• [Task objective]:
Which lines of the listing below contain the word "cone"? Copy each of them.

• [Input for this task]:

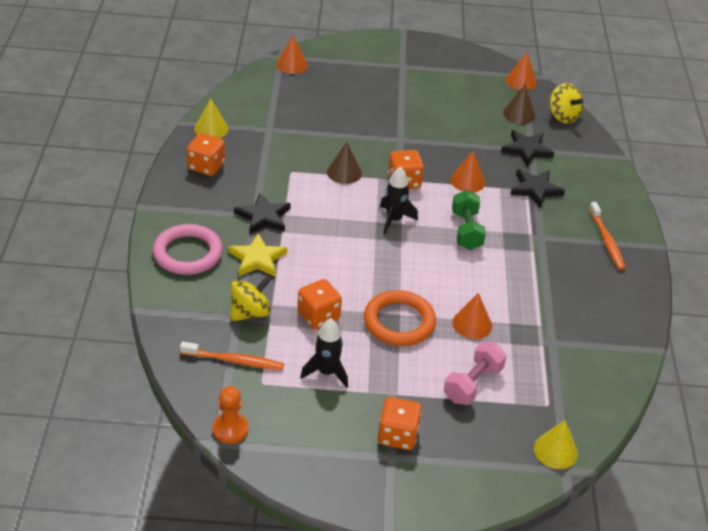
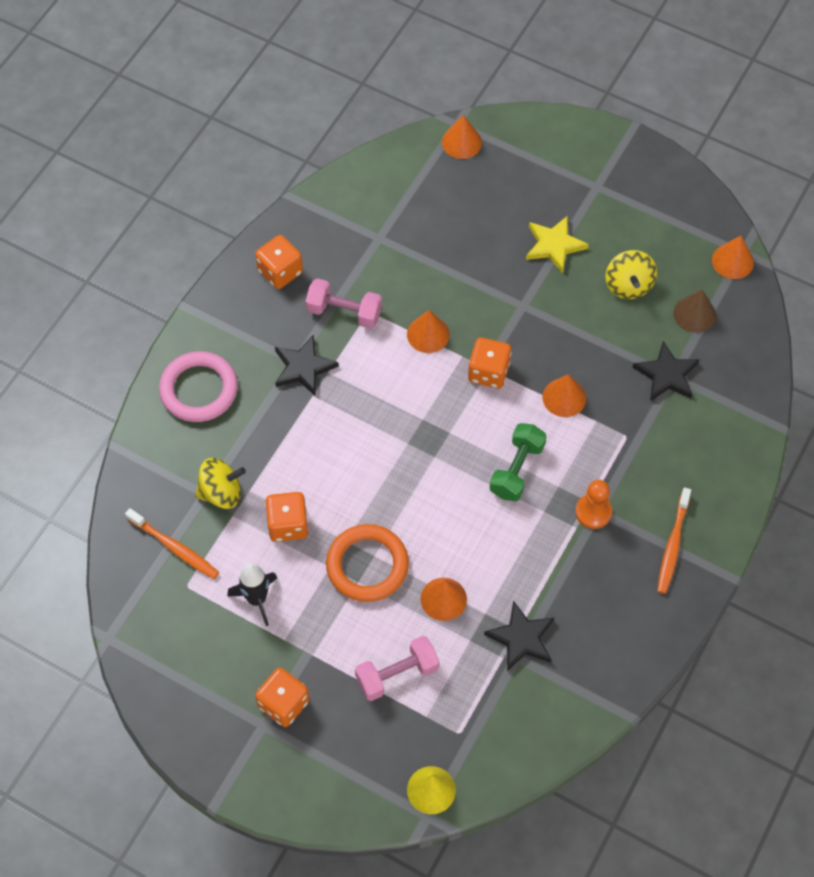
camera: 30 degrees right, 20 degrees up
(211, 129) = (314, 216): yellow cone -> none
(230, 429) = (128, 628): orange pawn -> orange pawn (593, 512)
(257, 259) = (266, 424): yellow star -> yellow star (554, 245)
(272, 176) = (344, 312): none -> pink dumbbell
(344, 172) = (428, 334): brown cone -> orange cone
(394, 220) = (444, 424): black rocket -> none
(535, 189) = (637, 439): black star -> black star (521, 638)
(563, 116) = (749, 337): yellow spinning top -> yellow spinning top (628, 285)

• [Answer]:
(211, 129) = (314, 216): yellow cone -> none
(344, 172) = (428, 334): brown cone -> orange cone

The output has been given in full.